WHAT IS EXPECTED
If a line holds the word "roads", copy it from the entries.

=== DATA PROVIDED ===

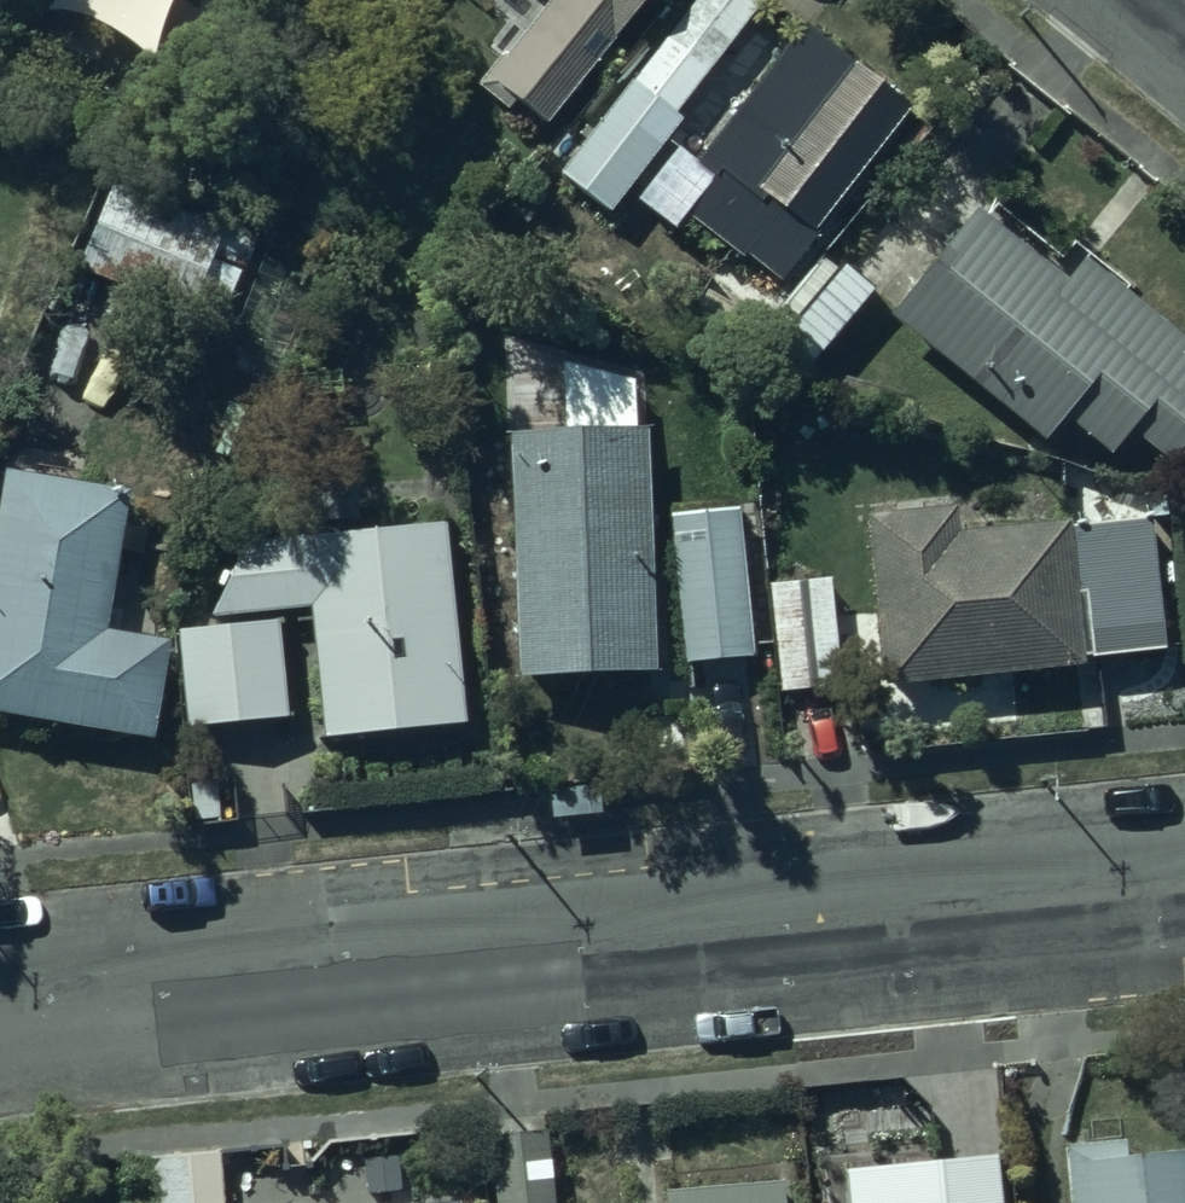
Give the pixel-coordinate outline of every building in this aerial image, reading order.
[(616,53),(657,0),(546,0),(559,9),(496,94),(554,136),(616,53)] [(768,12),(751,0),(705,0),(577,194),(626,226),(768,12)] [(789,288),(904,120),(801,50),(687,218),(789,288)] [(261,248),(111,191),(77,279),(227,337),(261,248)] [(1056,300),(982,235),(891,338),(1038,465),(1060,440),(1104,477),(1123,454),(1162,487),(1184,461),(1184,370),(1076,278),(1056,300)] [(662,697),(650,451),(519,457),(531,702),(662,697)] [(0,490),(0,723),(152,753),(171,662),(109,650),(132,500),(2,480),(0,490)] [(756,674),(742,523),(679,529),(693,679),(756,674)] [(1070,689),(1055,547),(949,559),(946,529),(865,537),(884,713),(965,704),(964,700),(1070,689)] [(220,632),(321,625),(337,757),(475,741),(450,540),(313,557),(215,564),(220,632)] [(827,577),(765,581),(774,691),(836,686),(827,577)] [(290,735),(281,635),(181,645),(191,744),(290,735)] [(500,1153),(504,1202),(566,1202),(561,1148),(500,1153)] [(216,1151),(111,1154),(112,1202),(218,1202),(216,1151)] [(1182,1174),(1056,1186),(1057,1202),(1184,1202),(1184,1201),(1182,1174)] [(993,1184),(922,1191),(923,1202),(995,1202),(993,1184)] [(784,1194),(676,1202),(784,1202),(784,1194)]
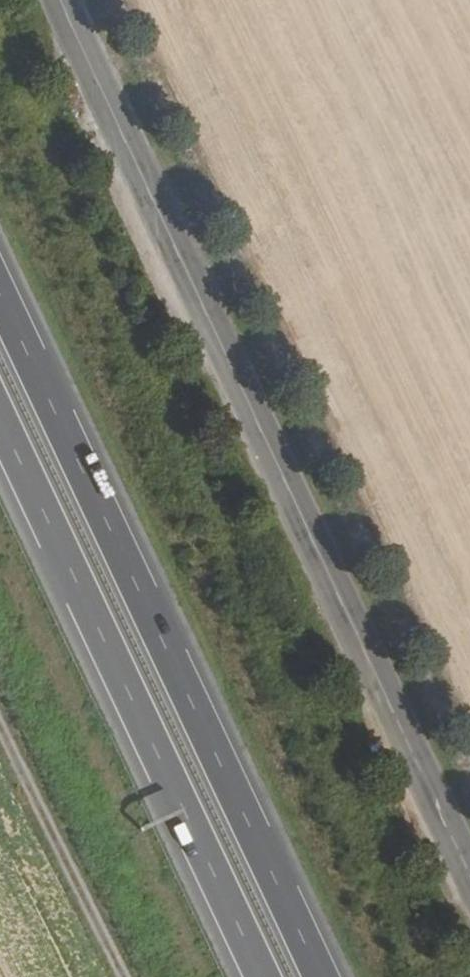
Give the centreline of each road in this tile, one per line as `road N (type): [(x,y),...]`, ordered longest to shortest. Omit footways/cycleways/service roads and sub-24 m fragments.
road 1 (tertiary): [(469,876),(60,0)]
road 2 (motorway): [(322,976),(0,293)]
road 3 (motorway): [(0,426),(259,976)]

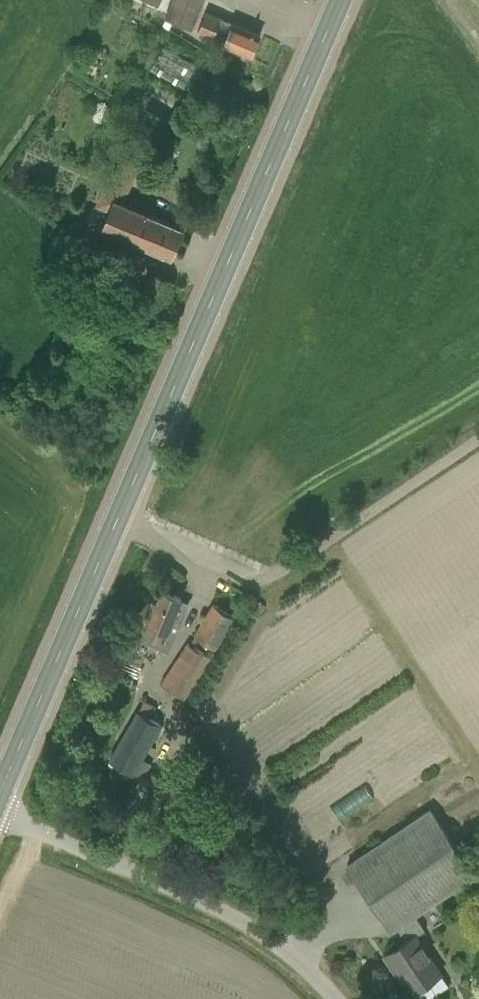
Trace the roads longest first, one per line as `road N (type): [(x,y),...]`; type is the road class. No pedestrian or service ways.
road 1 (primary): [(0,790),(340,0)]
road 2 (track): [(478,436),(270,576),(245,583),(200,579),(116,518)]
road 3 (unclassified): [(337,998),(291,943),(0,814)]

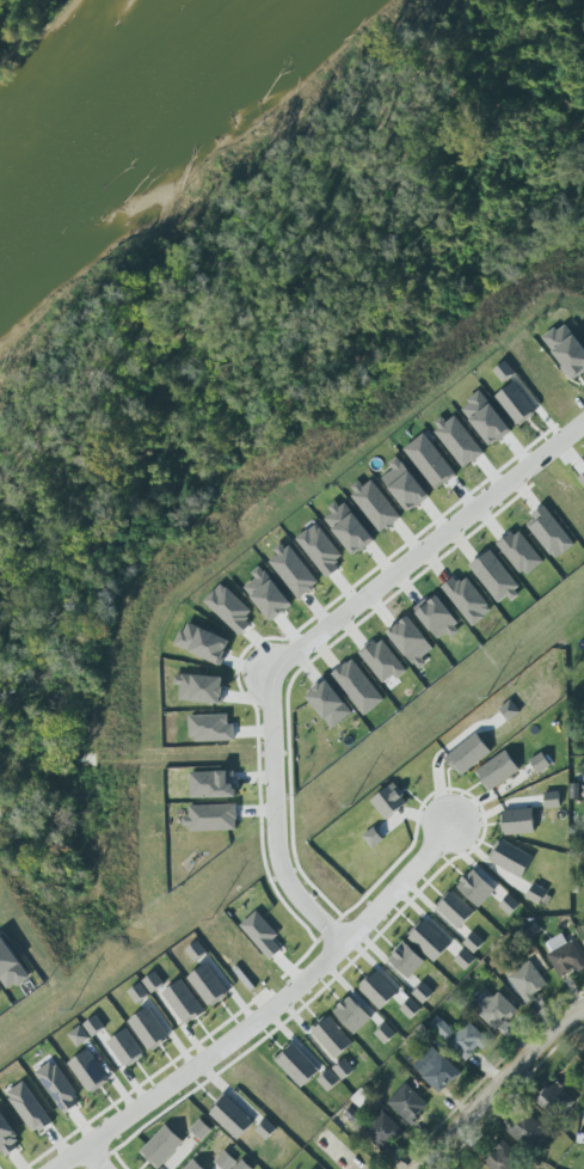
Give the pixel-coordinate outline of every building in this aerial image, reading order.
[(573,380),(583,372),(583,346),(568,322),(545,337),(573,380)] [(517,374),(507,362),(494,372),(504,384),(517,374)] [(496,396),(516,427),(537,413),(517,383),(496,396)] [(435,429),(465,469),(485,453),(454,413),(435,429)] [(408,513),(430,498),(404,460),(383,475),(408,513)] [(402,518),(371,477),(351,493),(381,534),(402,518)] [(325,516),(354,556),(375,541),(346,501),(325,516)] [(527,522),(553,561),(574,547),(548,507),(527,522)] [(342,558),(319,524),(298,538),(326,580),(341,570),(336,562),(342,558)] [(525,578),(544,563),(519,530),(499,545),(525,578)] [(268,560),(299,599),(319,584),(288,544),(268,560)] [(471,566),(499,604),(508,597),(511,602),(523,594),(491,551),(471,566)] [(292,609),(265,565),(253,573),(257,580),(248,586),(270,622),(292,609)] [(472,627),(493,612),(468,578),(460,584),(455,578),(442,587),(472,627)] [(204,602),(241,637),(252,625),(246,619),(253,612),(222,583),(204,602)] [(438,643),(461,629),(439,594),(417,608),(438,643)] [(418,671),(427,664),(422,659),(435,649),(410,617),(389,633),(418,671)] [(233,641),(186,622),(176,647),(222,666),(233,641)] [(361,656),(388,689),(409,673),(381,639),(361,656)] [(383,704),(357,659),(334,672),(361,717),(383,704)] [(224,677),(176,675),(175,686),(181,687),(180,702),(223,704),(224,677)] [(329,730),(353,716),(332,680),(309,694),(329,730)] [(509,722),(521,713),(512,701),(499,710),(509,722)] [(190,716),(191,742),(235,741),(235,724),(229,724),(229,715),(190,716)] [(444,757),(475,732),(492,751),(461,776),(444,757)] [(474,771),(504,749),(520,769),(488,791),(474,771)] [(552,766),(543,752),(530,761),(539,774),(552,766)] [(191,798),(238,797),(238,785),(234,785),(234,770),(190,771),(191,798)] [(408,805),(396,784),(371,799),(383,820),(408,805)] [(545,809),(561,808),(560,792),(544,793),(545,809)] [(190,817),(183,817),(184,831),(238,830),(237,804),(190,805),(190,817)] [(535,833),(534,809),(505,810),(506,835),(535,833)] [(363,836),(372,849),(385,841),(375,827),(363,836)] [(525,877),(534,854),(498,840),(489,863),(525,877)] [(457,886),(480,907),(496,890),(474,868),(457,886)] [(546,907),(552,894),(534,885),(528,898),(546,907)] [(437,909),(459,930),(476,912),(454,891),(437,909)] [(500,906),(510,916),(521,905),(510,895),(500,906)] [(278,936),(259,910),(241,923),(269,961),(283,950),(274,938),(278,936)] [(425,919),(450,943),(434,961),(408,937),(425,919)] [(475,953),(485,942),(475,932),(464,944),(475,953)] [(563,934),(544,943),(560,977),(577,969),(578,972),(583,969),(583,960),(575,940),(567,943),(563,934)] [(31,977),(4,936),(0,938),(0,979),(8,992),(31,977)] [(208,953),(199,941),(186,950),(194,963),(208,953)] [(426,961),(405,941),(388,959),(410,979),(426,961)] [(455,961),(466,971),(477,959),(466,950),(455,961)] [(523,1002),(547,987),(532,961),(508,975),(523,1002)] [(187,978),(210,1008),(230,992),(207,963),(187,978)] [(358,990),(361,987),(358,985),(365,977),(368,979),(376,971),(396,992),(389,998),(379,1010),(358,990)] [(143,980),(150,993),(164,986),(158,972),(143,980)] [(184,1026),(204,1014),(184,979),(164,991),(184,1026)] [(127,992),(136,1005),(150,995),(141,983),(127,992)] [(434,994),(425,983),(413,993),(423,1004),(434,994)] [(475,1015),(496,1034),(508,1021),(510,1023),(521,1011),(498,990),(493,996),(485,989),(473,1000),(477,1004),(477,1006),(480,1010),(475,1015)] [(355,1035),(372,1019),(351,995),(333,1011),(355,1035)] [(400,1009),(410,1020),(422,1009),(412,999),(400,1009)] [(128,1022),(151,1052),(170,1037),(147,1007),(128,1022)] [(93,1038),(106,1027),(97,1015),(83,1025),(93,1038)] [(336,1059),(354,1043),(328,1016),(311,1032),(336,1059)] [(467,1061),(480,1047),(483,1050),(491,1041),(468,1021),(456,1033),(438,1016),(429,1026),(467,1061)] [(397,1035),(387,1023),(375,1033),(384,1045),(397,1035)] [(68,1033),(76,1047),(90,1039),(82,1025),(68,1033)] [(107,1043),(126,1068),(145,1053),(127,1028),(107,1043)] [(277,1060),(301,1085),(318,1070),(294,1043),(277,1060)] [(88,1090),(68,1063),(86,1049),(106,1077),(105,1078),(107,1081),(93,1091),(91,1089),(88,1090)] [(441,1094),(461,1072),(443,1055),(422,1077),(441,1094)] [(343,1081),(355,1070),(345,1059),(333,1070),(343,1081)] [(36,1072),(63,1114),(78,1104),(75,1100),(79,1097),(57,1064),(54,1066),(50,1063),(36,1072)] [(318,1081),(326,1090),(338,1079),(330,1070),(318,1081)] [(6,1094),(34,1135),(53,1122),(24,1081),(6,1094)] [(557,1081),(565,1089),(563,1090),(573,1101),(555,1119),(537,1101),(541,1097),(540,1095),(547,1087),(549,1089),(557,1081)] [(387,1103),(411,1125),(430,1105),(406,1083),(387,1103)] [(255,1123),(226,1095),(209,1114),(238,1141),(255,1123)] [(5,1156),(24,1142),(0,1110),(0,1111),(0,1149),(5,1156)] [(364,1133),(384,1153),(405,1132),(385,1112),(364,1133)] [(531,1152),(549,1133),(528,1113),(510,1132),(531,1152)] [(266,1141),(278,1129),(267,1119),(256,1130),(266,1141)] [(192,1128),(199,1134),(207,1125),(201,1120),(192,1128)] [(140,1151),(159,1168),(185,1142),(166,1124),(140,1151)] [(522,1157),(502,1139),(482,1161),(491,1168),(511,1168),(522,1157)] [(222,1168),(231,1168),(238,1163),(226,1150),(215,1161),(222,1168)] [(194,1159),(186,1168),(205,1168),(194,1159)] [(241,1159),(235,1168),(254,1168),(255,1168),(241,1159)]
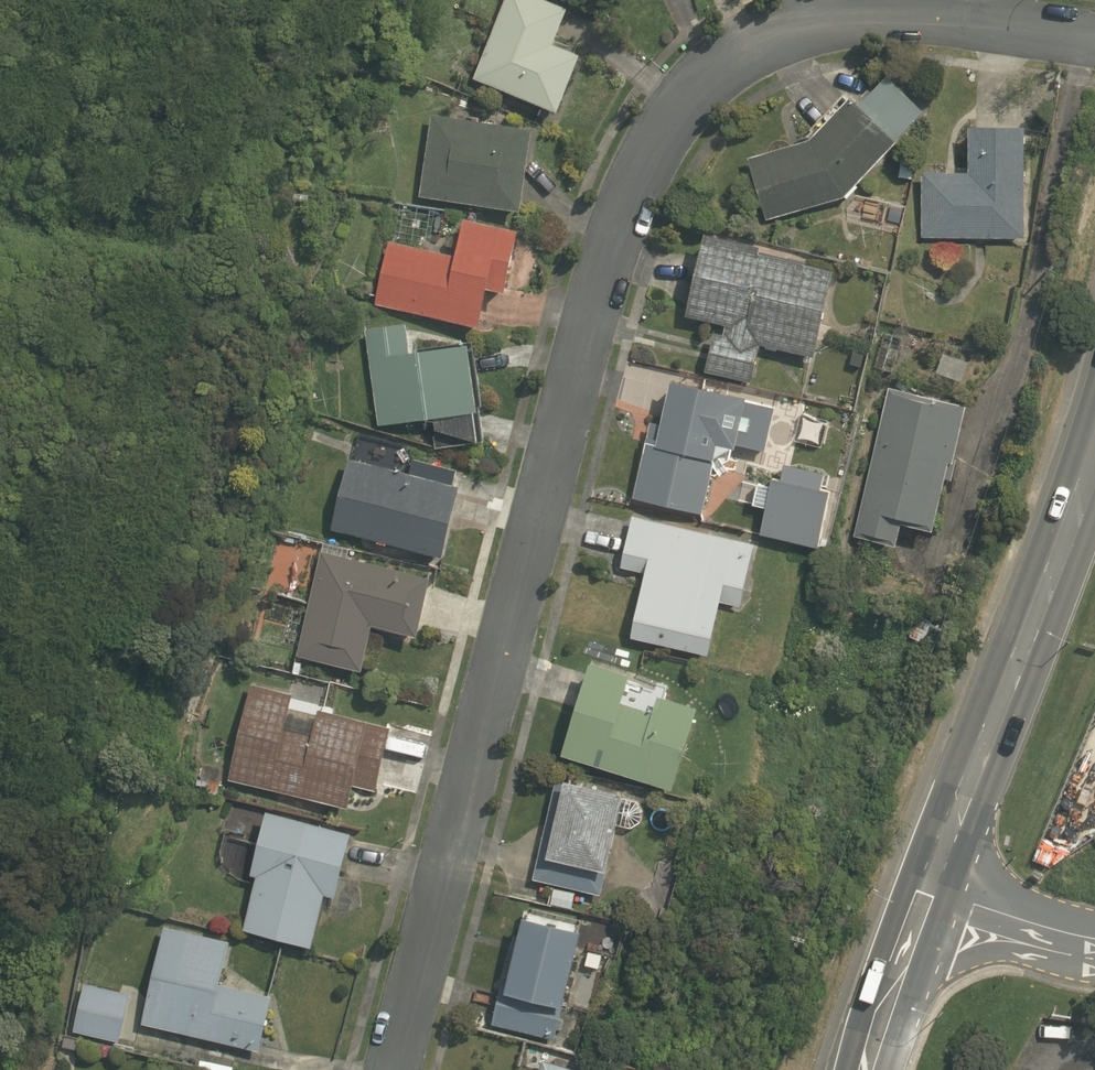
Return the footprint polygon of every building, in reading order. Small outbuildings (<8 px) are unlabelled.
[(559,115),(583,56),(556,45),(570,10),(545,0),(507,0),(474,80),(559,115)] [(747,158),(767,222),(844,198),(898,143),(851,98),(810,141),(747,158)] [(421,197),(523,212),(534,131),(433,117),(421,197)] [(922,239),(1025,240),(1027,128),(969,127),(968,174),(923,173),(922,239)] [(423,225),(425,208),(408,206),(406,223),(423,225)] [(376,306),(480,329),(489,291),(506,295),(521,231),(464,218),(456,256),(391,241),(376,306)] [(704,374),(750,385),(760,347),(814,360),(815,358),(835,273),(761,255),(763,248),(705,234),(685,318),(716,325),(704,374)] [(366,332),(379,428),(479,414),(469,345),(412,353),(408,326),(366,332)] [(945,351),(934,374),(960,385),(971,362),(945,351)] [(633,499),(703,516),(720,446),(765,457),(777,408),(672,382),(661,426),(649,423),(631,499),(633,499)] [(855,537),(897,546),(902,526),(933,533),(949,463),(954,464),(967,408),(889,390),(855,537)] [(374,465),(378,450),(358,445),(354,461),(349,460),(332,530),(379,541),(379,543),(388,546),(388,544),(445,558),(462,487),(455,485),(458,472),(415,461),(412,474),(374,465)] [(632,639),(708,657),(721,603),(741,608),(755,545),(631,516),(619,569),(646,575),(632,639)] [(817,529),(796,524),(792,541),(813,546),(817,529)] [(298,658),(364,674),(375,627),(420,637),(434,578),(323,552),(298,657),(298,658)] [(563,756),(674,791),(700,708),(659,695),(654,711),(624,702),(633,675),(592,662),(562,756),(563,756)] [(229,782),(349,810),(354,789),(378,794),(393,726),(317,708),(311,733),(286,727),(295,693),(253,683),(229,782)] [(534,880),(601,894),(623,795),(555,781),(534,880)] [(625,799),(619,826),(629,829),(640,821),(643,812),(636,801),(625,799)] [(244,931),(313,949),(327,895),(337,897),(353,833),(267,811),(251,876),(258,877),(244,931)] [(572,909),(576,893),(554,888),(551,905),(572,909)] [(492,1025),(556,1042),(588,921),(526,904),(505,982),(503,981),(491,1025),(492,1025)] [(229,939),(162,926),(142,1023),(258,1047),(269,997),(219,987),(229,939)] [(76,1031),(120,1042),(131,994),(87,983),(76,1031)] [(77,1049),(79,1039),(66,1036),(64,1047),(77,1049)] [(543,1060),(540,1069),(580,1069),(543,1060)] [(234,1067),(202,1061),(200,1069),(205,1069),(233,1069),(234,1067)]
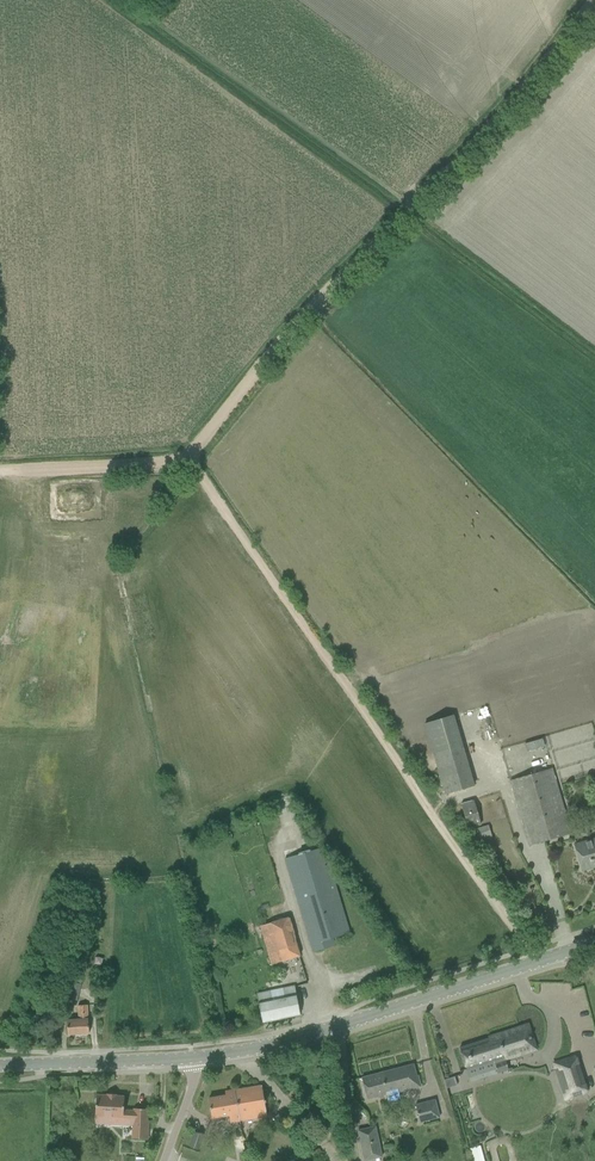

===

WORKED SOLUTION
Give the centreline of each road in this tile, one per line as `road N (type): [(x,y),...]`, ordered longest to shortest. Omit footways/cycleways/service roads and sub-24 m fragments.
Trace the roads longest first, one per line as `road N (type): [(x,y),...]`; type is the road class. No pedestrian or service ways.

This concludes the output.